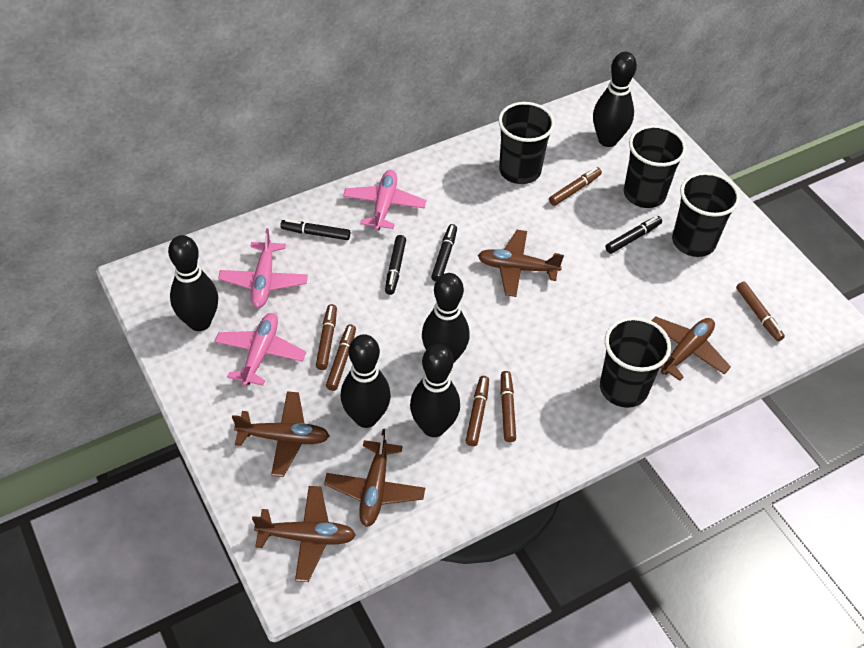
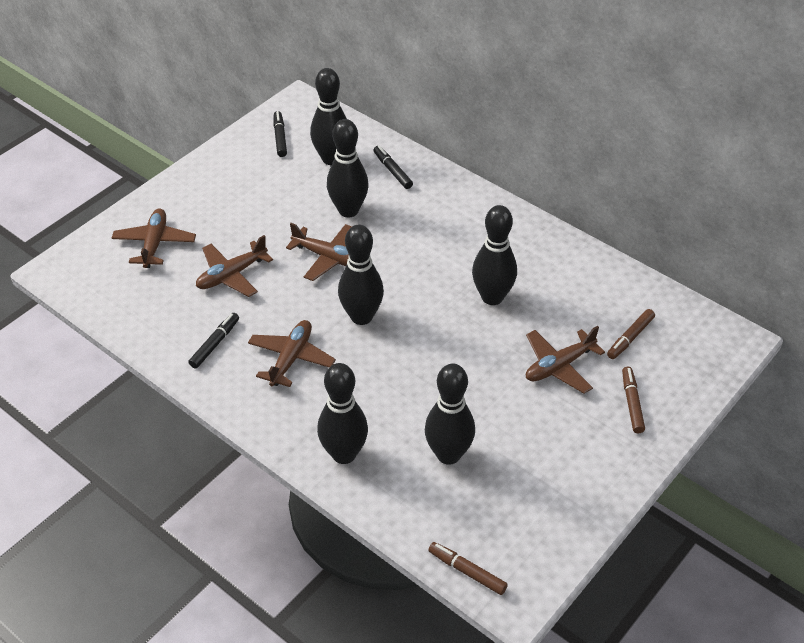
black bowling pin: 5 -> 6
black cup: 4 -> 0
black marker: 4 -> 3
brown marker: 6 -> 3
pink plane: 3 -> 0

■ WHAT IS EXPECTED: Repeat each of the records exactly as written, except for the pictures, which are to be left out.

■ THE COMPLETED TASK:
black bowling pin: 5 -> 6
black cup: 4 -> 0
black marker: 4 -> 3
brown marker: 6 -> 3
pink plane: 3 -> 0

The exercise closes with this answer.